# What the exercise asks
The line that holds "LCD pin VCC: none -> VIN" marks the start. Return it and each following line through the end of the data, unchanged.

[Structured diff data]
◆ ◆ ◆

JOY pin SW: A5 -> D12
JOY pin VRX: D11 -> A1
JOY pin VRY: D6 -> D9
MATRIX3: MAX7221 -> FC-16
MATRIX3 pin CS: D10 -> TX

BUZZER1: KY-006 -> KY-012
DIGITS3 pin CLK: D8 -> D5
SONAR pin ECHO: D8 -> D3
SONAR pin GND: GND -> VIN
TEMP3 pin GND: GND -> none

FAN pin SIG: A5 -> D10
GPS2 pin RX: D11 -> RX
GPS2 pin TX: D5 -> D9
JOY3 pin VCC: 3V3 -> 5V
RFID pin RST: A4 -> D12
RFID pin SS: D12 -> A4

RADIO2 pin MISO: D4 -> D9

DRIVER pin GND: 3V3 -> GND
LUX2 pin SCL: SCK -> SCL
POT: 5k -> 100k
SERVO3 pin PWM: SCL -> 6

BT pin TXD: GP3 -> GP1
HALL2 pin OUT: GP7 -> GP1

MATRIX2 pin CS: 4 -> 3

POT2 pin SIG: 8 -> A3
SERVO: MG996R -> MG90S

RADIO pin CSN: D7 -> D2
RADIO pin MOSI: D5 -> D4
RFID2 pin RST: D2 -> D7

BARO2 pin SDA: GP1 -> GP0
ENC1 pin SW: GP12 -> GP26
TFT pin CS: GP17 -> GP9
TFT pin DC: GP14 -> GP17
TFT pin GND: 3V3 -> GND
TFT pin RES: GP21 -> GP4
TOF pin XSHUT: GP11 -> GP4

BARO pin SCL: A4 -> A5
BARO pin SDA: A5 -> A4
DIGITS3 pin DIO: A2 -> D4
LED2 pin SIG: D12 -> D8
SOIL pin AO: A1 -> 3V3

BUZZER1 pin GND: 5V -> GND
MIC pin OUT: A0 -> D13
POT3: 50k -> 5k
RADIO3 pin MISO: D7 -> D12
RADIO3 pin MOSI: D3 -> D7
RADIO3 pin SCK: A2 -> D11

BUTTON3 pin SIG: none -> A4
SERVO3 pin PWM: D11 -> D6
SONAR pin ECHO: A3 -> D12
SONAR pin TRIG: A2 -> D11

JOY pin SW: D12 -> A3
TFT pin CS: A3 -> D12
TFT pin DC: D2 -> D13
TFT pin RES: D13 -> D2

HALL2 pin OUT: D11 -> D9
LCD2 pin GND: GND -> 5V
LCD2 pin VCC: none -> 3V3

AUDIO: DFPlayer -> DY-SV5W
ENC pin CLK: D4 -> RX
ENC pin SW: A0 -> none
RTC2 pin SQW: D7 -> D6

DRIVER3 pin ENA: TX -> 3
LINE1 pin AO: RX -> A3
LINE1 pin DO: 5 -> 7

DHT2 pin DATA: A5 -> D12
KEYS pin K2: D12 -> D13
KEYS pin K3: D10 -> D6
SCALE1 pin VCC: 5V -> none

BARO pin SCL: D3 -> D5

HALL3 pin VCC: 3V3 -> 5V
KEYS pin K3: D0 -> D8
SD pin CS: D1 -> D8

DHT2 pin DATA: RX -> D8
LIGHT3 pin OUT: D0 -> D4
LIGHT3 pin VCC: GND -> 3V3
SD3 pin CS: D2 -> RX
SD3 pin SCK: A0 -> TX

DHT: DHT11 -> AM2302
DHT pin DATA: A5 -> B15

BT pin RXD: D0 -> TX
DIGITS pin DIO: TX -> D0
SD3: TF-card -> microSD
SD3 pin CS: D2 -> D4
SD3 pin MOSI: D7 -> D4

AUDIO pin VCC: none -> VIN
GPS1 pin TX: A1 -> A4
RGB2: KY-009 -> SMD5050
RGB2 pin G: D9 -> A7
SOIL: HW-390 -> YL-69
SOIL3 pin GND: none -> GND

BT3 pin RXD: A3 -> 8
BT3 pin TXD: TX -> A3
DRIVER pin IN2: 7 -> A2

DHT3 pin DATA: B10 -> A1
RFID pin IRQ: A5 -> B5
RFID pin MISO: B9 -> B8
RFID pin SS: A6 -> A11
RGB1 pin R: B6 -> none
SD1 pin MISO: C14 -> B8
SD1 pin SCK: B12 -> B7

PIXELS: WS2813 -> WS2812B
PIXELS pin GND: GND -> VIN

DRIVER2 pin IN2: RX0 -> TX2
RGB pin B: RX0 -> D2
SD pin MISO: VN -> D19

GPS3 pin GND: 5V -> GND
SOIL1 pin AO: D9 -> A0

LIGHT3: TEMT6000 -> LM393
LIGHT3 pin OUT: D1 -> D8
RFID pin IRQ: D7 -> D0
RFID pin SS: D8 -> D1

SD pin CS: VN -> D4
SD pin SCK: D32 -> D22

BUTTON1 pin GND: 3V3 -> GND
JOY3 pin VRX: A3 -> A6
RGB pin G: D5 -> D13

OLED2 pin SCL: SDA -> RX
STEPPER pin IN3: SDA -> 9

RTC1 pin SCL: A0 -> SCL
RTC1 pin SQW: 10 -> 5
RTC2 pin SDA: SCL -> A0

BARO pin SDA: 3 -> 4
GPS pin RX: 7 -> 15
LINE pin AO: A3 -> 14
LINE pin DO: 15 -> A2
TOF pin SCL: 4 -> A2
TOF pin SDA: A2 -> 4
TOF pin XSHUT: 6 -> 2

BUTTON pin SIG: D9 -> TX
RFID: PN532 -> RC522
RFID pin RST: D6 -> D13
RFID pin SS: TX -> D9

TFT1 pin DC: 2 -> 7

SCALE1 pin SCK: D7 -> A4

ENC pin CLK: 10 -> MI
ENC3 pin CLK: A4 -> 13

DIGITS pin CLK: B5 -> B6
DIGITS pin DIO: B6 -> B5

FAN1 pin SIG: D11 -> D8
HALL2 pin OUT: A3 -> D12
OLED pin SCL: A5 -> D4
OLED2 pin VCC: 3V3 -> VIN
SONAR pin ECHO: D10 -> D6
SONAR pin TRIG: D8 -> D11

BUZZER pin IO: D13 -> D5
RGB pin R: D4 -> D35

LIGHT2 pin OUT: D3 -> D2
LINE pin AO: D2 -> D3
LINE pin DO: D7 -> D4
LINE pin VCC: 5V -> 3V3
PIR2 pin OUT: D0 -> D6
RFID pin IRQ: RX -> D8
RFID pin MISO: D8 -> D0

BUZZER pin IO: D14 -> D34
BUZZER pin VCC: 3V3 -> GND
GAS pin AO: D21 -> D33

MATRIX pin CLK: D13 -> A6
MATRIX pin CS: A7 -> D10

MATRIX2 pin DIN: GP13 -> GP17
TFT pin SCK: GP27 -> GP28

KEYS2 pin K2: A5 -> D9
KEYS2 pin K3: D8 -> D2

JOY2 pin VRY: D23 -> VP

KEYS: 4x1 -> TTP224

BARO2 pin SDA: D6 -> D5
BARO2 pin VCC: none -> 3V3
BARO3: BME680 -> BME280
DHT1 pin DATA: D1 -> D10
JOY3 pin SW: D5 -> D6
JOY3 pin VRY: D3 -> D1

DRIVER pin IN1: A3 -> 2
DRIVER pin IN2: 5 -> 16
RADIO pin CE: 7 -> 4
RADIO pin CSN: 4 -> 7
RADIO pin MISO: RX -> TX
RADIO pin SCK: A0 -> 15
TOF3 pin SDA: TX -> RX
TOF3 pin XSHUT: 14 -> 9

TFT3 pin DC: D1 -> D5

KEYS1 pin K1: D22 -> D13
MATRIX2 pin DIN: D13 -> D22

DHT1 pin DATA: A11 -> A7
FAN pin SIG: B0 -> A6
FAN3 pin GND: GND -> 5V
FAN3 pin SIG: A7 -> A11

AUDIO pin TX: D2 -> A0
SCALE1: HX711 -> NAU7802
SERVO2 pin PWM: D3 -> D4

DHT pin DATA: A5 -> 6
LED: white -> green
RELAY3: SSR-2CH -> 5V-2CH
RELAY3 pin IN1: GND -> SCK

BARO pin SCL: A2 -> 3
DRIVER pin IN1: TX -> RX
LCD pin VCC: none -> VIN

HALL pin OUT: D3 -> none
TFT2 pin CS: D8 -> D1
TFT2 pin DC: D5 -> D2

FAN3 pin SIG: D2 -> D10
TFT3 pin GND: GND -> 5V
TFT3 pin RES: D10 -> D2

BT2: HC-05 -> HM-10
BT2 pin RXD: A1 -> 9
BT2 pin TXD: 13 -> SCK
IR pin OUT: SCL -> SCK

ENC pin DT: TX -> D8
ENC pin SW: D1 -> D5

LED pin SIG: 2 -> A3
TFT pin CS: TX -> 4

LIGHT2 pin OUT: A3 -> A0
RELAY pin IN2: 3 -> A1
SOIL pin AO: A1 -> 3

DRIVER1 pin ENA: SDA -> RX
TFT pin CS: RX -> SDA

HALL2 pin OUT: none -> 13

◆ ◆ ◆

# Exercise solution
LCD pin VCC: none -> VIN

HALL pin OUT: D3 -> none
TFT2 pin CS: D8 -> D1
TFT2 pin DC: D5 -> D2

FAN3 pin SIG: D2 -> D10
TFT3 pin GND: GND -> 5V
TFT3 pin RES: D10 -> D2

BT2: HC-05 -> HM-10
BT2 pin RXD: A1 -> 9
BT2 pin TXD: 13 -> SCK
IR pin OUT: SCL -> SCK

ENC pin DT: TX -> D8
ENC pin SW: D1 -> D5

LED pin SIG: 2 -> A3
TFT pin CS: TX -> 4

LIGHT2 pin OUT: A3 -> A0
RELAY pin IN2: 3 -> A1
SOIL pin AO: A1 -> 3

DRIVER1 pin ENA: SDA -> RX
TFT pin CS: RX -> SDA

HALL2 pin OUT: none -> 13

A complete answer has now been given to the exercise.